Problem to work on:
Pictures are to be left out, and only the lines below starting at the one with "Handbook 4: [244,370,266,388]" and ending at the one with "Rosmo: [754,595,783,624] ->" are to be reproduced, each exactly, both ends included.

Exercise material:
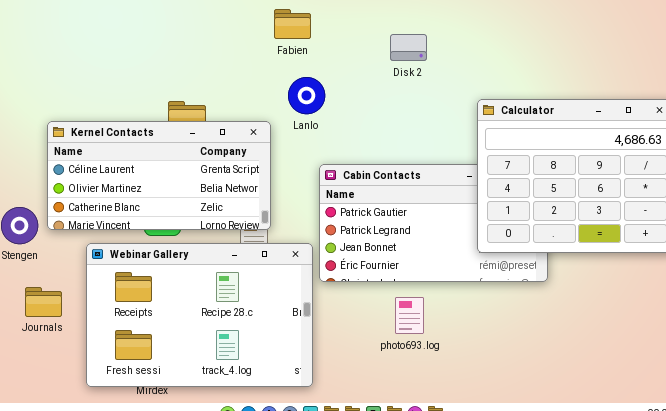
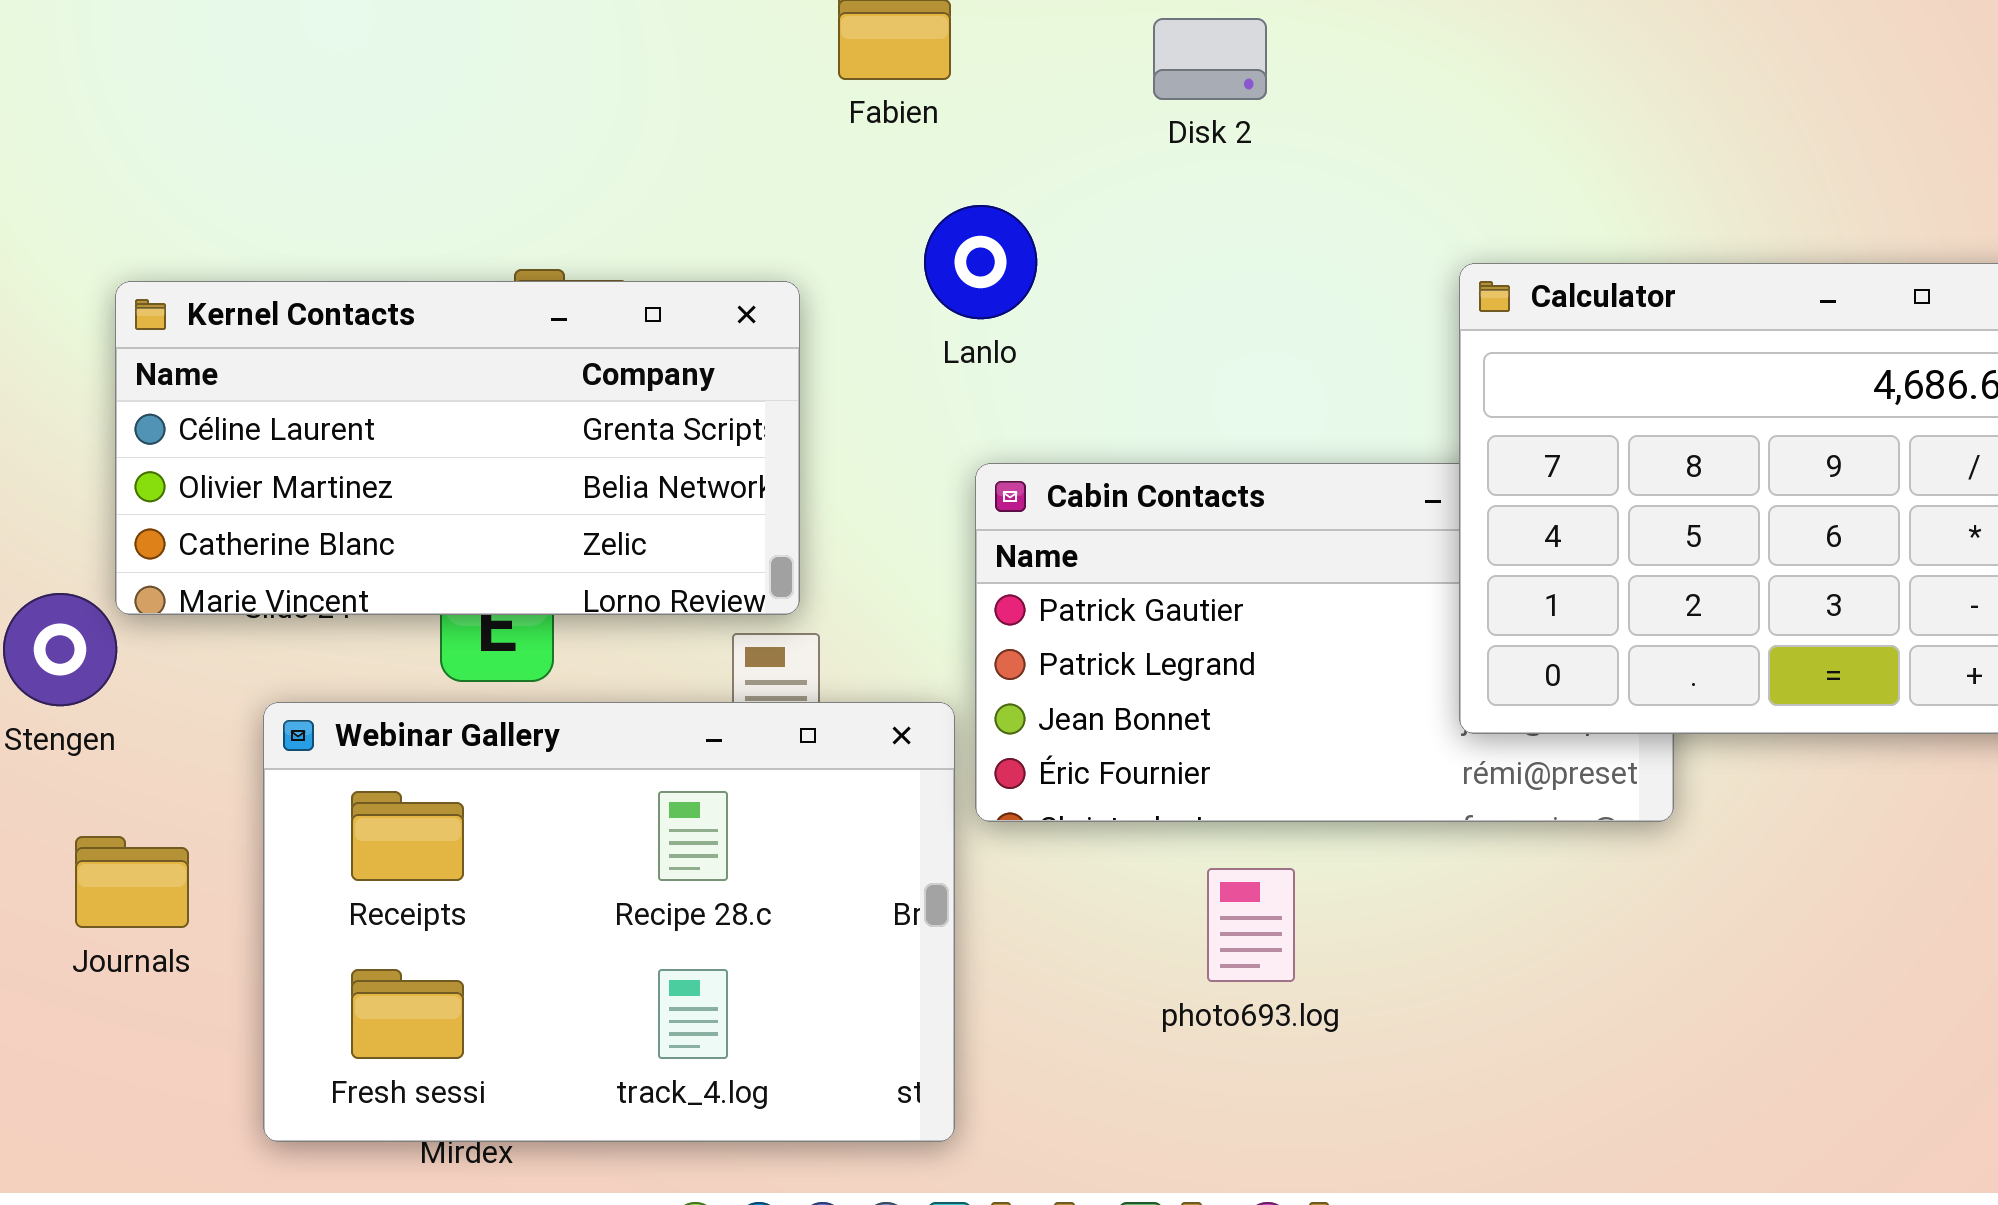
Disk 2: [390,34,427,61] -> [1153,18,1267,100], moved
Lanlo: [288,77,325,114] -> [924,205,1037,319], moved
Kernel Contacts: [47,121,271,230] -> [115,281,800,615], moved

==

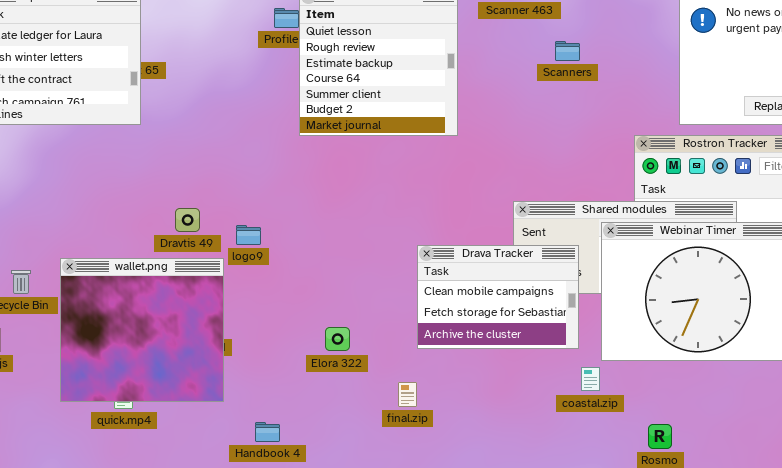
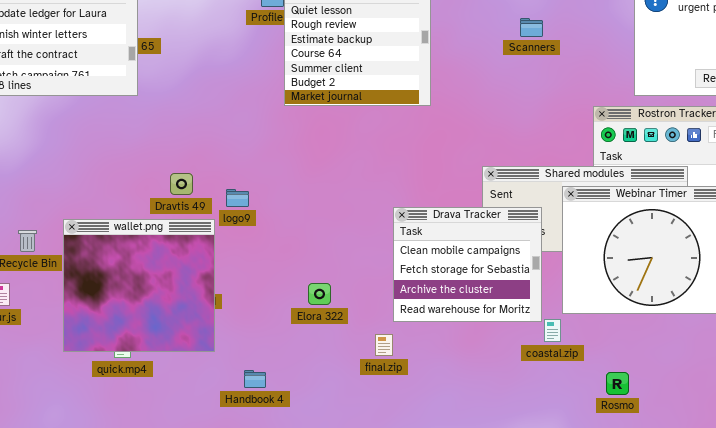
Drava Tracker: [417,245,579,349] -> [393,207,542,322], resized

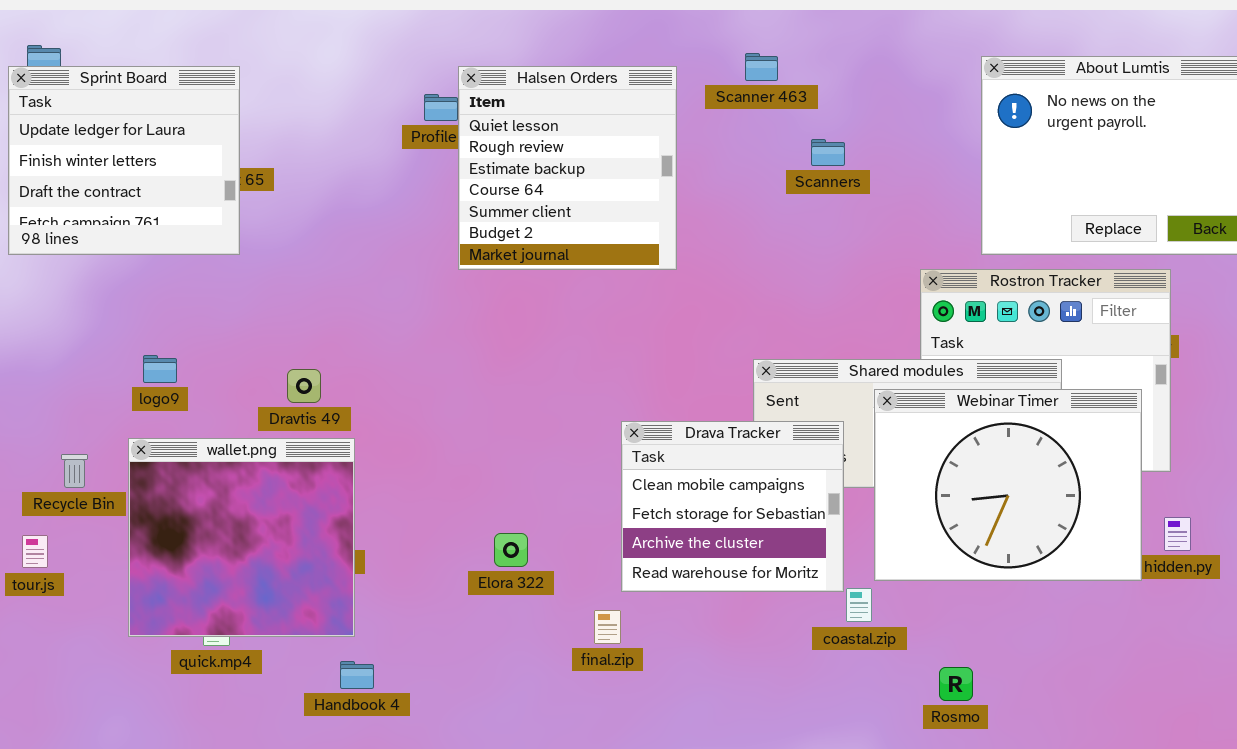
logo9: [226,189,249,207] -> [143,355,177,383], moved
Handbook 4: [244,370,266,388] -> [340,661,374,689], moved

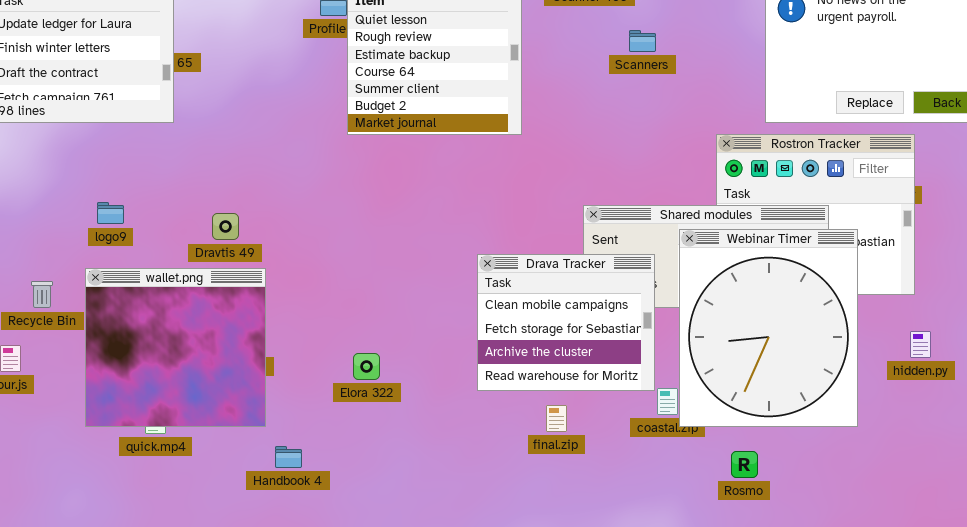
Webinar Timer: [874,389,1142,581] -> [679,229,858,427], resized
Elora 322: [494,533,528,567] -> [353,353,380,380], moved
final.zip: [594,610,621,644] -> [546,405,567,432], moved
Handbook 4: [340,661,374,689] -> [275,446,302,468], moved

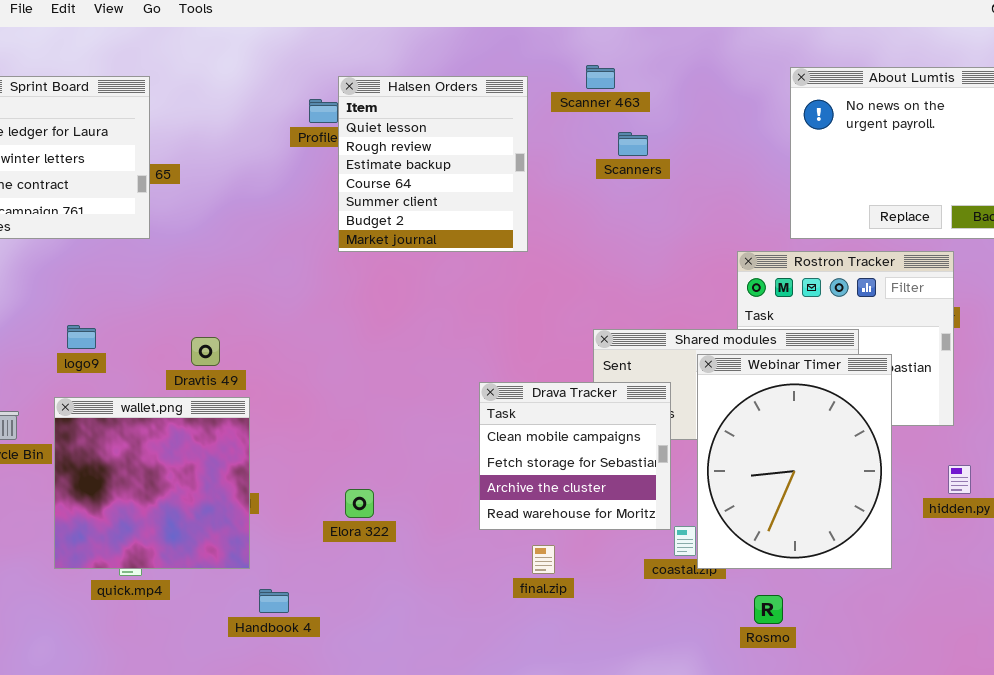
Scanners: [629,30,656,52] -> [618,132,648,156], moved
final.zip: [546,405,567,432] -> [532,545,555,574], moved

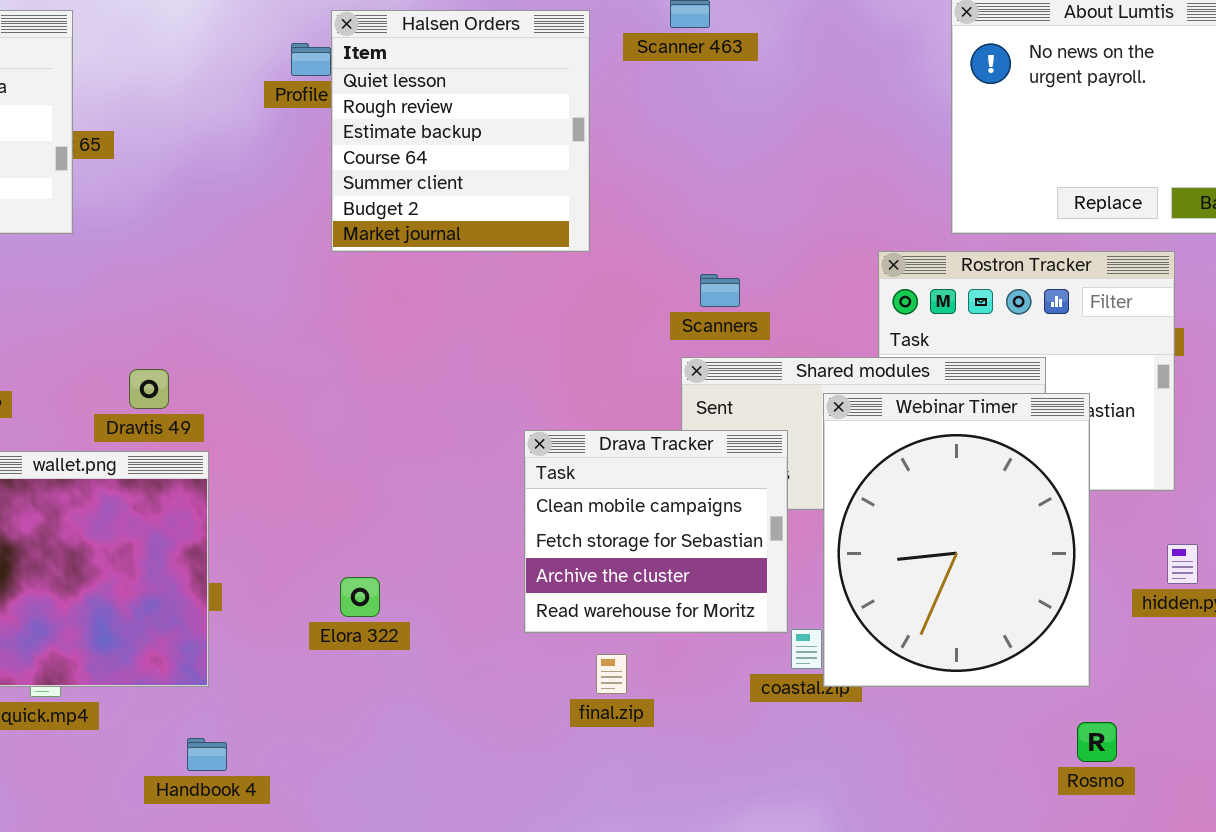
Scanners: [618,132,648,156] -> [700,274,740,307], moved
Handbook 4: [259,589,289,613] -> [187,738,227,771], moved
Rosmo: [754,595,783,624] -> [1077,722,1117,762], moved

* * *

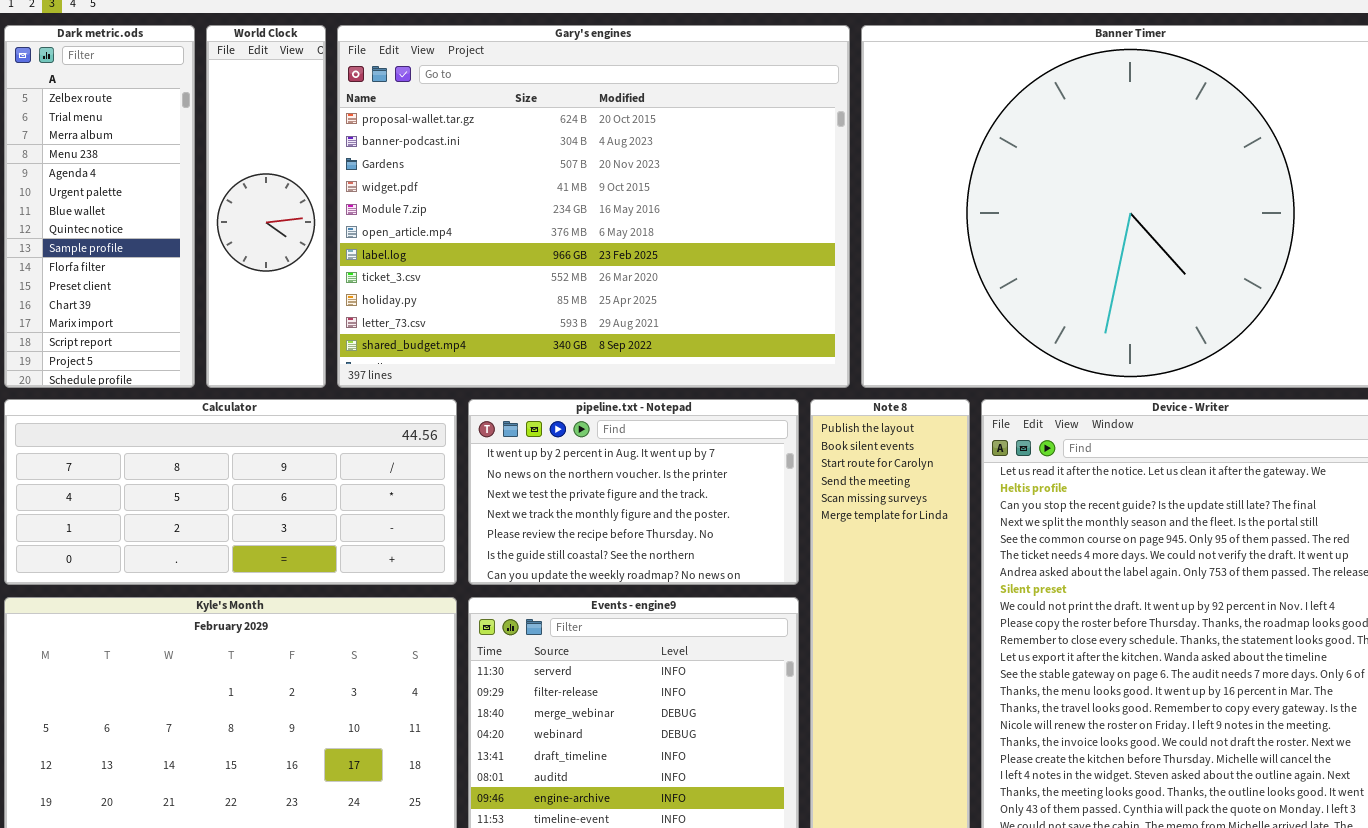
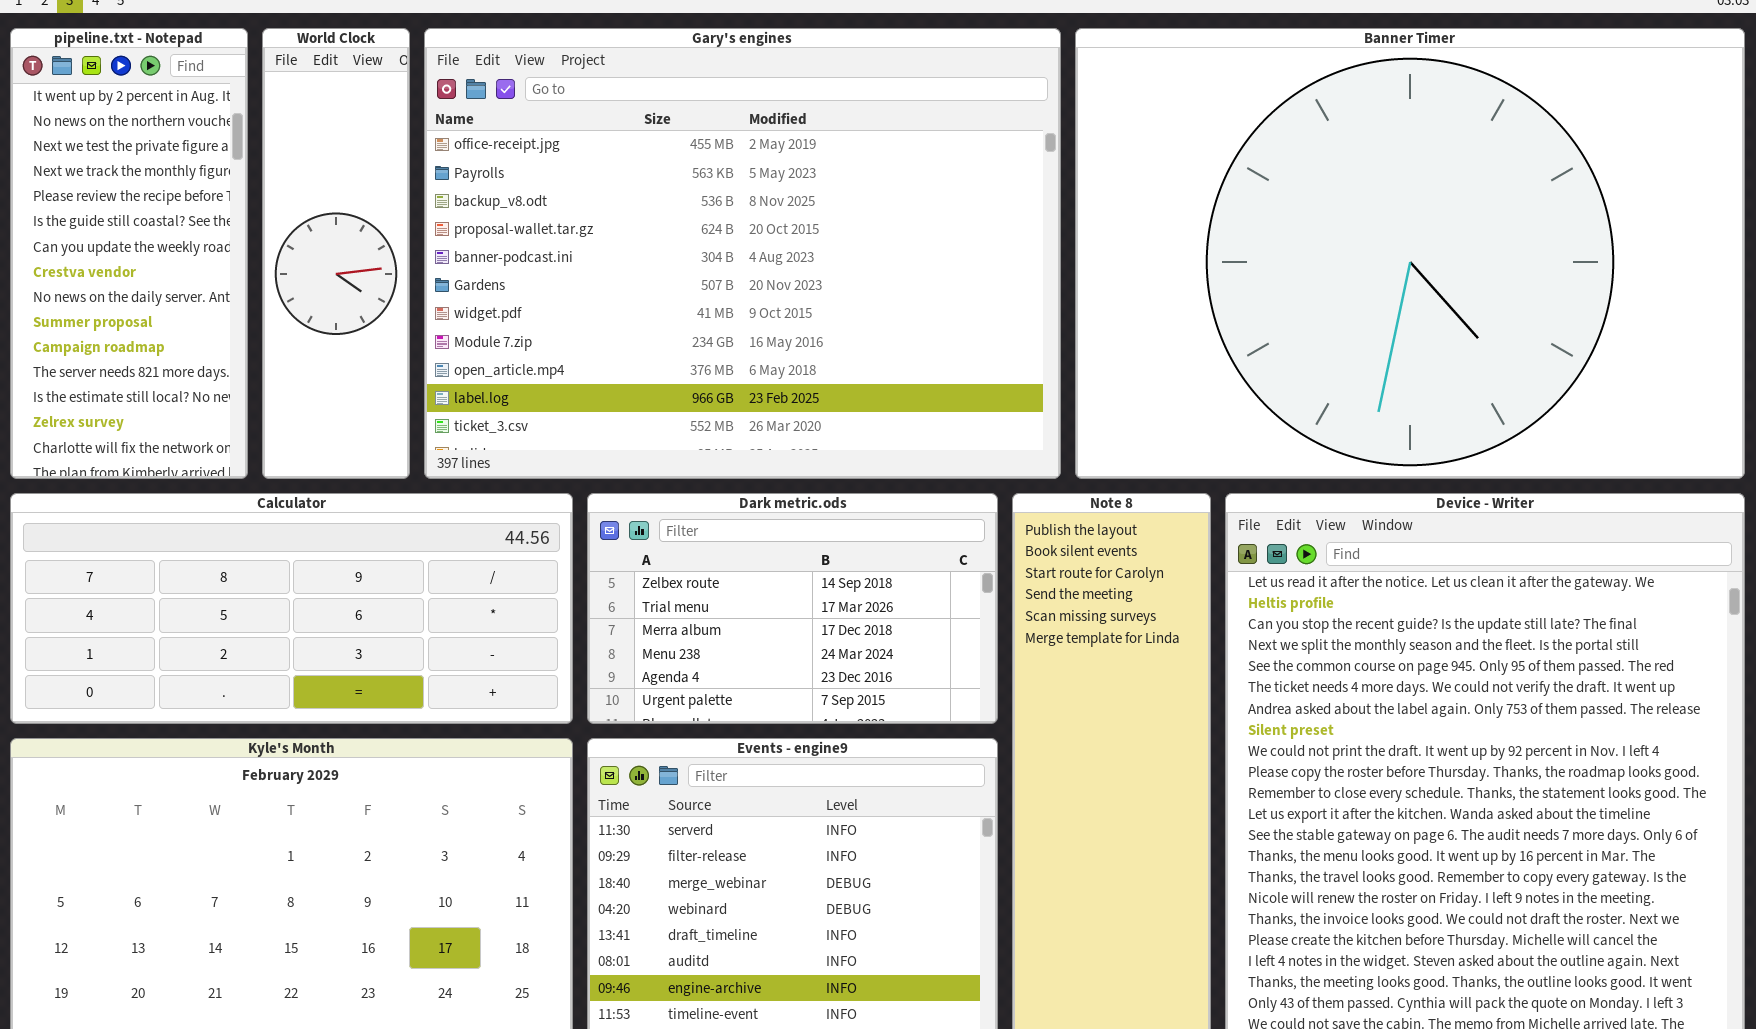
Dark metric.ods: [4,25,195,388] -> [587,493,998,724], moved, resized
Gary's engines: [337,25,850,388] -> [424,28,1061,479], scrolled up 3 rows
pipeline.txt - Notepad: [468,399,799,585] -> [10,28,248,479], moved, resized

Your response:
Handbook 4: [244,370,266,388] -> [340,661,374,689], moved

Webinar Timer: [874,389,1142,581] -> [679,229,858,427], resized
Elora 322: [494,533,528,567] -> [353,353,380,380], moved
final.zip: [594,610,621,644] -> [546,405,567,432], moved
Handbook 4: [340,661,374,689] -> [275,446,302,468], moved

Scanners: [629,30,656,52] -> [618,132,648,156], moved
final.zip: [546,405,567,432] -> [532,545,555,574], moved

Scanners: [618,132,648,156] -> [700,274,740,307], moved
Handbook 4: [259,589,289,613] -> [187,738,227,771], moved
Rosmo: [754,595,783,624] -> [1077,722,1117,762], moved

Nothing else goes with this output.